(Image sets with object changes)
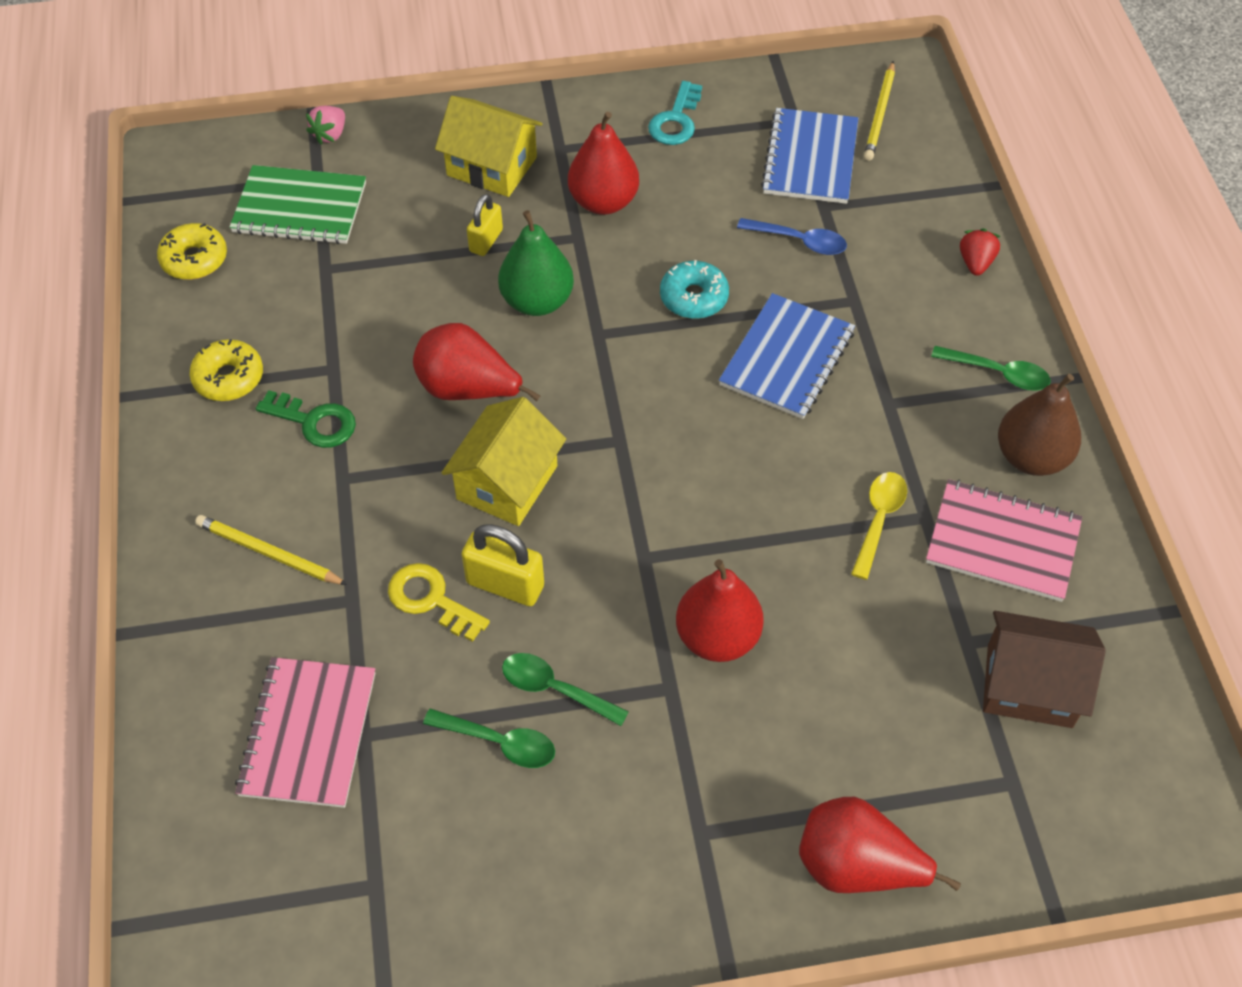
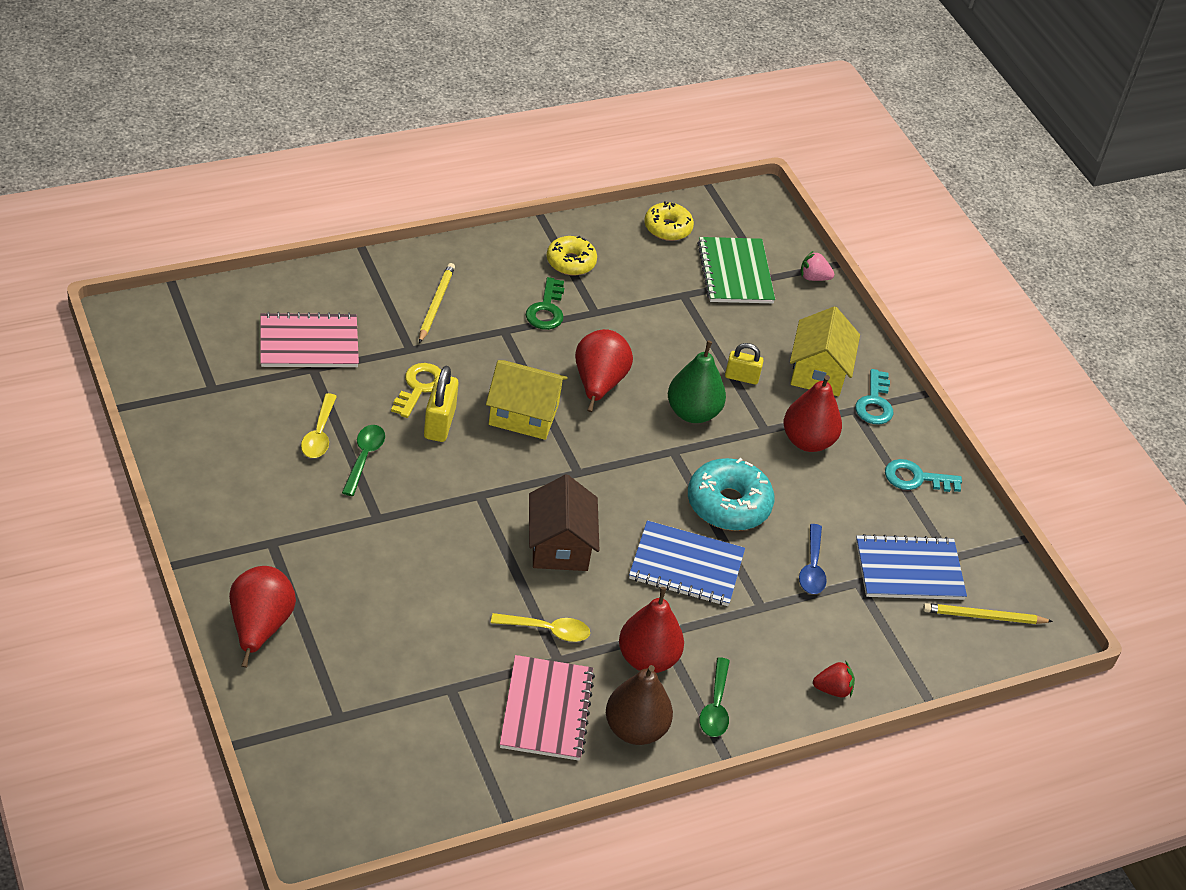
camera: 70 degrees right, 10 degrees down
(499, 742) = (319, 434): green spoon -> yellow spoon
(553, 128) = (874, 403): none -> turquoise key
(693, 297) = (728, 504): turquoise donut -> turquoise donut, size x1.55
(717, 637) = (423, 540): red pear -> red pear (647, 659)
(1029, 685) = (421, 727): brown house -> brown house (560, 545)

What needs to be done: Word for word, restate the lines from the one holding "(693, 297) = (728, 504): turquoise" to the last line of the records.

Exercise solution:
(693, 297) = (728, 504): turquoise donut -> turquoise donut, size x1.55
(717, 637) = (423, 540): red pear -> red pear (647, 659)
(1029, 685) = (421, 727): brown house -> brown house (560, 545)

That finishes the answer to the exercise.